TASK INSTRUCTIONS: Beginning with the line that holds "none -> grey brick E13:F13 level 1" in the data below, give again every line through the one that holds "orange cone G7", exactly as written.

RECORD EXCERPTS:
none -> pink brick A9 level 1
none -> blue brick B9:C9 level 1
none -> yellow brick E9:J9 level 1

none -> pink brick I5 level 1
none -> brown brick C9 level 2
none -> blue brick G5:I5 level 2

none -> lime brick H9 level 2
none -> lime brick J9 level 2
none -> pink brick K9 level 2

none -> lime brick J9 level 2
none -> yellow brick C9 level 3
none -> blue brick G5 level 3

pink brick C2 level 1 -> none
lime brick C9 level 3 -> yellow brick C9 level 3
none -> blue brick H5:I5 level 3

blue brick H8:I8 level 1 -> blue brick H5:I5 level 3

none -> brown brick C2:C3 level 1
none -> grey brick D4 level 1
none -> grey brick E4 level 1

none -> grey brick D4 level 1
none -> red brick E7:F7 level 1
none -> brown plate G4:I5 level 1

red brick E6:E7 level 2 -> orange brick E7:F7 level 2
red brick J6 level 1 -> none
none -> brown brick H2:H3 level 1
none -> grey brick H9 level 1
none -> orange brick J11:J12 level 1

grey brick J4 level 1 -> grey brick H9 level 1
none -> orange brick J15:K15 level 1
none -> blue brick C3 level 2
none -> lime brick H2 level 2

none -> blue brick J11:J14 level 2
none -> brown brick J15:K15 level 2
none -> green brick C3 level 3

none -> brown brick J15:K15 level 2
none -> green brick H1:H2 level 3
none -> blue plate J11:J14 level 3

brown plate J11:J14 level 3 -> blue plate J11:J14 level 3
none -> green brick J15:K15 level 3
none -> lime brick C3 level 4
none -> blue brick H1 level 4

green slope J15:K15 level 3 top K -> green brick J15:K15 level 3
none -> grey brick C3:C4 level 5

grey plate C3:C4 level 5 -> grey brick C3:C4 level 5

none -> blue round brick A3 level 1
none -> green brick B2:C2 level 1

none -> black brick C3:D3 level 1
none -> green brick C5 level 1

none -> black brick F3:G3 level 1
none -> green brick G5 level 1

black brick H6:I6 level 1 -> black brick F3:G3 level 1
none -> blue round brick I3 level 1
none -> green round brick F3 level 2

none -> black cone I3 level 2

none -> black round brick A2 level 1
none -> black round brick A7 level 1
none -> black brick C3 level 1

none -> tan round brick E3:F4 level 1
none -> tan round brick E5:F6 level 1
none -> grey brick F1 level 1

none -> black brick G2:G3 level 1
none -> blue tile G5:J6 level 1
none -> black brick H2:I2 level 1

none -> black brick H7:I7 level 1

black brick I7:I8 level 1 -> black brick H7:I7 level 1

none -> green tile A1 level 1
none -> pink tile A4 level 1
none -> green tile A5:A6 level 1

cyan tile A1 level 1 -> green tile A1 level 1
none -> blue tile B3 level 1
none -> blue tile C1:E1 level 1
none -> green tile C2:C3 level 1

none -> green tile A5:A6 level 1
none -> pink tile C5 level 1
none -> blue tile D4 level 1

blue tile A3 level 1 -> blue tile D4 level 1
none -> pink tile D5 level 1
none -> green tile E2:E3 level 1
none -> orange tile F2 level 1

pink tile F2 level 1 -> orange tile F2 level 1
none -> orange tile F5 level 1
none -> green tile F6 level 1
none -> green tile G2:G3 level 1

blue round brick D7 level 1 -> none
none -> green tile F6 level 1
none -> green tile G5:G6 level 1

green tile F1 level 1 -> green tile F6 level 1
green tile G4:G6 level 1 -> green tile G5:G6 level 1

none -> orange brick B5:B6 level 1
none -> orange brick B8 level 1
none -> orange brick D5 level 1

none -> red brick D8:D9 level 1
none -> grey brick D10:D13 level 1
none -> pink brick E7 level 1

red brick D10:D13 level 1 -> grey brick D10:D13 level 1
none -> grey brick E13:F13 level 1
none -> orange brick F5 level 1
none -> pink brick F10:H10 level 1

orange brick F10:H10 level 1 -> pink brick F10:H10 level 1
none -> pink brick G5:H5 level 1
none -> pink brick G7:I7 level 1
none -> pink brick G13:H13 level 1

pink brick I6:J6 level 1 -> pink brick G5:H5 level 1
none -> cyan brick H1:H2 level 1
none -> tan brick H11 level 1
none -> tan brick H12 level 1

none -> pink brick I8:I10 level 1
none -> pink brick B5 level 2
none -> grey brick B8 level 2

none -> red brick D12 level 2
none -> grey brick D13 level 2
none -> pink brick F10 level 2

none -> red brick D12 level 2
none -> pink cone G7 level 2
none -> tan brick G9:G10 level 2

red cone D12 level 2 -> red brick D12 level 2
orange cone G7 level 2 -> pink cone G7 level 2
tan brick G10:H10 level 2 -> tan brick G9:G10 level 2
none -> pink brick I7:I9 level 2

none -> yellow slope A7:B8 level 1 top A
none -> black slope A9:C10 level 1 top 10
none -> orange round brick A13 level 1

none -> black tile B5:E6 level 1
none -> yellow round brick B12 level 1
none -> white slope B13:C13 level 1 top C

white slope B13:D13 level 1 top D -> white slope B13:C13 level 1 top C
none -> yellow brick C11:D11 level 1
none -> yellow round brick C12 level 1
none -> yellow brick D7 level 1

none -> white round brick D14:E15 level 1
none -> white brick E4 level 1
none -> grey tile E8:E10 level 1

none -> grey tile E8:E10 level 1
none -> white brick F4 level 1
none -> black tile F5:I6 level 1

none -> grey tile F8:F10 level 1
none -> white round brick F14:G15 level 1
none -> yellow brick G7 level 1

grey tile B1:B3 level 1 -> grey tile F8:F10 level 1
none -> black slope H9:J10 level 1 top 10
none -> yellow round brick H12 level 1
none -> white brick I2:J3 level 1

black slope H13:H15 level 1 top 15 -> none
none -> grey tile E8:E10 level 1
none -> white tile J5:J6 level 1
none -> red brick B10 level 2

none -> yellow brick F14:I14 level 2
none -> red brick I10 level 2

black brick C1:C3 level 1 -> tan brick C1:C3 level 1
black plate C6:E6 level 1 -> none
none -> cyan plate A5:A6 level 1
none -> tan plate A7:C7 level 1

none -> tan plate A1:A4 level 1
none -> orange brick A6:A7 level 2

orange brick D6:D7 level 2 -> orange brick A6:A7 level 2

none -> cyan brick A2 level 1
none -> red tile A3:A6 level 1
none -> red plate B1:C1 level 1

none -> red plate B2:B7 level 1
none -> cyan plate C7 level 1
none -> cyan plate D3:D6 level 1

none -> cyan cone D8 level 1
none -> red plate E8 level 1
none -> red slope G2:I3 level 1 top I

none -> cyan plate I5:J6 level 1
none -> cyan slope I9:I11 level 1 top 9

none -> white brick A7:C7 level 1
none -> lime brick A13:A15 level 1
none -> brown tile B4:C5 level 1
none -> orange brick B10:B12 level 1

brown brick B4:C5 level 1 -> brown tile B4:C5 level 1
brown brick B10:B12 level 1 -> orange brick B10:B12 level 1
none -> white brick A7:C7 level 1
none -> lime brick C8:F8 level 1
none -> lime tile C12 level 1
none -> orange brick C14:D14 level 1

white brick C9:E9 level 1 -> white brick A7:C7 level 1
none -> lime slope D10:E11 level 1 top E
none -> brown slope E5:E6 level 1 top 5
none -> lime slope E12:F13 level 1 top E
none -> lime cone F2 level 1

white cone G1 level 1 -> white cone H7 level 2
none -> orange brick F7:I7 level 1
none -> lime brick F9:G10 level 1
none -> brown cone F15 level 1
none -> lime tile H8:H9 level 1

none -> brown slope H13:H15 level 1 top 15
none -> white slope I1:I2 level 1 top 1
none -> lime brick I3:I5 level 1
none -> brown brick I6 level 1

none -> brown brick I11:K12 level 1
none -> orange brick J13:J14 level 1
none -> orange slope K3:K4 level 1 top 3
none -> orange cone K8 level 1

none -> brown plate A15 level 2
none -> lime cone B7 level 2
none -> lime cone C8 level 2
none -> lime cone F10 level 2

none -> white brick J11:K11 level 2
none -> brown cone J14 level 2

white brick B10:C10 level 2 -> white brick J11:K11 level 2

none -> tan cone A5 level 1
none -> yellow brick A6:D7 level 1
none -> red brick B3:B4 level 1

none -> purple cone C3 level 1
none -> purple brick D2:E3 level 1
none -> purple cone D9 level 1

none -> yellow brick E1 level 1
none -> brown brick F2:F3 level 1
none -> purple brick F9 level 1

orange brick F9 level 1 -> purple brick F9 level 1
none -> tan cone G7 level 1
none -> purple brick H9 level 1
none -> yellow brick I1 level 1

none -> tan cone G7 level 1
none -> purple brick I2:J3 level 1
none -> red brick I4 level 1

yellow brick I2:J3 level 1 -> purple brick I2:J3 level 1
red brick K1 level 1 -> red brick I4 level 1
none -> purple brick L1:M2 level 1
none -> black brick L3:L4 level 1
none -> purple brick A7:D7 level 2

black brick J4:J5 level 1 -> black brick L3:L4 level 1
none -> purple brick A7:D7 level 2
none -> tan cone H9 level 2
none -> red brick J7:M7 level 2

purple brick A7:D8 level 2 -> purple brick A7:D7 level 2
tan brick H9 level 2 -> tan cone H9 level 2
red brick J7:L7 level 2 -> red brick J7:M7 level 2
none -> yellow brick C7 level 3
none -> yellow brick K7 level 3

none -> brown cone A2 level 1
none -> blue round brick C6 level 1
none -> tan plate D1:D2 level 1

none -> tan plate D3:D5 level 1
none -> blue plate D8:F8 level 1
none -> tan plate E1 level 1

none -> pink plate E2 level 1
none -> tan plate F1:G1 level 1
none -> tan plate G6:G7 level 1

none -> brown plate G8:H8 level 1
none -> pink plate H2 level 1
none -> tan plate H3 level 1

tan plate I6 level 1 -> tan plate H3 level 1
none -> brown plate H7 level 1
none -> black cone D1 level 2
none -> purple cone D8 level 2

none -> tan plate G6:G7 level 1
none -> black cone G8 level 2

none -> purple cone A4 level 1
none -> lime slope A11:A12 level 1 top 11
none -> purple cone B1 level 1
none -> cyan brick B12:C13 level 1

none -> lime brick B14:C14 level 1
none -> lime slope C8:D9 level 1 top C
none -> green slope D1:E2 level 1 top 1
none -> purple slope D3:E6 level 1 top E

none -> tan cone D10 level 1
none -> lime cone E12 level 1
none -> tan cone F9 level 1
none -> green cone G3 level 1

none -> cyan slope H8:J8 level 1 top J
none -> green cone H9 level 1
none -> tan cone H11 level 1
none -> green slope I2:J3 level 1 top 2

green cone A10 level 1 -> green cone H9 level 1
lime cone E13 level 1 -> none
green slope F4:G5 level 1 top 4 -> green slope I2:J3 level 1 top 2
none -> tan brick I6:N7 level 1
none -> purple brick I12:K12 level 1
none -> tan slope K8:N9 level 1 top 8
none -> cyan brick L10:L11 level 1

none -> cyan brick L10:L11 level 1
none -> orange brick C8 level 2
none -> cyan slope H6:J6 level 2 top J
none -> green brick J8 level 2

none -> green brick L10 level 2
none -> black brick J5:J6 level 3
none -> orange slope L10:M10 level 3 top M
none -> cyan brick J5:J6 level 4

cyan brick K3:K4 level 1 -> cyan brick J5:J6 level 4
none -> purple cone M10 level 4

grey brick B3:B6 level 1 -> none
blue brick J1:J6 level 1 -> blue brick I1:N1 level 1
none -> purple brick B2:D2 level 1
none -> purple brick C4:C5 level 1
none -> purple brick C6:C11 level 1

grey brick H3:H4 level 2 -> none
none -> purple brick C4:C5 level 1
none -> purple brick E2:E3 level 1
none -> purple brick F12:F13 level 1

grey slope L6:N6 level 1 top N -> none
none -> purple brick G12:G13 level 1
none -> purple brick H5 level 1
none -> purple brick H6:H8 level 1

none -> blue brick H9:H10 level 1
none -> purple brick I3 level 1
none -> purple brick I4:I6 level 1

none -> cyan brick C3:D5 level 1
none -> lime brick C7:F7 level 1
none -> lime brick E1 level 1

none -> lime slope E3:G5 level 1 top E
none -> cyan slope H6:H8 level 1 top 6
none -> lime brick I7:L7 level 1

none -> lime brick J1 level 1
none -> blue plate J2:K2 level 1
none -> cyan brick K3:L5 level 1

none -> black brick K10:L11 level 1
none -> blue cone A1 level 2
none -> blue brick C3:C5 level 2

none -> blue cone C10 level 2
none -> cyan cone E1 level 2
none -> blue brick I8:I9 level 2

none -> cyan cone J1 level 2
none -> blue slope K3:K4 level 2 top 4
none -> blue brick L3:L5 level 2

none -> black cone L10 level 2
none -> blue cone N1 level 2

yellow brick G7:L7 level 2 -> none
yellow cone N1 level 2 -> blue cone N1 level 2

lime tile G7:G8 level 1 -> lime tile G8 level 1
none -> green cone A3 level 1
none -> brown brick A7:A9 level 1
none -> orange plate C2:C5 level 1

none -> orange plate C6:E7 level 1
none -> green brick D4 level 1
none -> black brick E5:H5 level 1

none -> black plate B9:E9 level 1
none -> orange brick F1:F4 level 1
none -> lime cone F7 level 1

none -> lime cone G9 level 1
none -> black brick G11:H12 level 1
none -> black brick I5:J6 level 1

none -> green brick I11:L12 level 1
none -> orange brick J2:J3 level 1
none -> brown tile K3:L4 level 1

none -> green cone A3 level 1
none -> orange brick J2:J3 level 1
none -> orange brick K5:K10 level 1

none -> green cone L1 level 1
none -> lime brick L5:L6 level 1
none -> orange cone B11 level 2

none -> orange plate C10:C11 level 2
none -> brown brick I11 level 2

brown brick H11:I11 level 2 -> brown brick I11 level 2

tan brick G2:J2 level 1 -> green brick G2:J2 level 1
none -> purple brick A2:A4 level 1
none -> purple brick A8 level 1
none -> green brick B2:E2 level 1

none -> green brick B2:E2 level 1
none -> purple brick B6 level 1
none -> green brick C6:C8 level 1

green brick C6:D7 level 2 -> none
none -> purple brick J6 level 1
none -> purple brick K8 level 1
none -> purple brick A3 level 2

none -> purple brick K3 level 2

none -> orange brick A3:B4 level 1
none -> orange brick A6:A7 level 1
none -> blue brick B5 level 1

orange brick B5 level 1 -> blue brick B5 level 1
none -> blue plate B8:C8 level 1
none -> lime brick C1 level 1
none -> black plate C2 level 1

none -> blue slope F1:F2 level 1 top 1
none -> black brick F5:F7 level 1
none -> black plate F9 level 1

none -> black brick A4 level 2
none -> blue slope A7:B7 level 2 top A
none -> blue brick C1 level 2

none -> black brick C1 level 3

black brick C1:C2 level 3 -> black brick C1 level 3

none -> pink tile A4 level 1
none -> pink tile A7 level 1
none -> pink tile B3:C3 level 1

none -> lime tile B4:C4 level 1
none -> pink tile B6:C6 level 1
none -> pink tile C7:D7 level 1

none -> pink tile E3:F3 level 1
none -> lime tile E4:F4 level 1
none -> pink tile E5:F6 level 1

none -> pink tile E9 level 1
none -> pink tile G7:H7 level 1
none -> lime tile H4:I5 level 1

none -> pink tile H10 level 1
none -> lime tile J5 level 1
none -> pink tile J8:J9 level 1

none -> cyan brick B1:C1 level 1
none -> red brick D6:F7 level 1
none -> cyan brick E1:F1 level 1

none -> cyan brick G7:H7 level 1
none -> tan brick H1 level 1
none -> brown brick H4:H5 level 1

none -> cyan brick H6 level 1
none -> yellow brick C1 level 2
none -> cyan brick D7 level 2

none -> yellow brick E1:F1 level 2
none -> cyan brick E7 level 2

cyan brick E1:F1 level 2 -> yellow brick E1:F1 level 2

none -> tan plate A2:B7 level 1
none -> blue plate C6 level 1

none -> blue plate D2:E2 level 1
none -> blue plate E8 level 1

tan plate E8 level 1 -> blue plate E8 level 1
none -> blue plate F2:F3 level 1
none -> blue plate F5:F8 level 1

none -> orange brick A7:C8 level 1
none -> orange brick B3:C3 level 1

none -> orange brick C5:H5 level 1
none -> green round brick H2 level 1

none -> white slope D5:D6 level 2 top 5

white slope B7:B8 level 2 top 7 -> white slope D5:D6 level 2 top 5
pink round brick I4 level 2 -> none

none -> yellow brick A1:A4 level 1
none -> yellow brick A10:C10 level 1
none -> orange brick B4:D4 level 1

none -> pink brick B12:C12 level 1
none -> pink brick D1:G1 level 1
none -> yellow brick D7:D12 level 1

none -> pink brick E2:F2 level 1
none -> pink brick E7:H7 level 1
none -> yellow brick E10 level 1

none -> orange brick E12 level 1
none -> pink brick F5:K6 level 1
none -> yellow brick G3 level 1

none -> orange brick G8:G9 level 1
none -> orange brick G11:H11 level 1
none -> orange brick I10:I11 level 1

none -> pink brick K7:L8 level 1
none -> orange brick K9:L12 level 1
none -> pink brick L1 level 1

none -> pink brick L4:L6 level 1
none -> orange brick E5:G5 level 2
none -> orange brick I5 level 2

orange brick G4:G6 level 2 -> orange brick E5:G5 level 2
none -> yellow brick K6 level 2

EXERCISE RESULT:
none -> grey brick E13:F13 level 1
none -> orange brick F5 level 1
none -> pink brick F10:H10 level 1

orange brick F10:H10 level 1 -> pink brick F10:H10 level 1
none -> pink brick G5:H5 level 1
none -> pink brick G7:I7 level 1
none -> pink brick G13:H13 level 1

pink brick I6:J6 level 1 -> pink brick G5:H5 level 1
none -> cyan brick H1:H2 level 1
none -> tan brick H11 level 1
none -> tan brick H12 level 1

none -> pink brick I8:I10 level 1
none -> pink brick B5 level 2
none -> grey brick B8 level 2

none -> red brick D12 level 2
none -> grey brick D13 level 2
none -> pink brick F10 level 2

none -> red brick D12 level 2
none -> pink cone G7 level 2
none -> tan brick G9:G10 level 2

red cone D12 level 2 -> red brick D12 level 2
orange cone G7 level 2 -> pink cone G7 level 2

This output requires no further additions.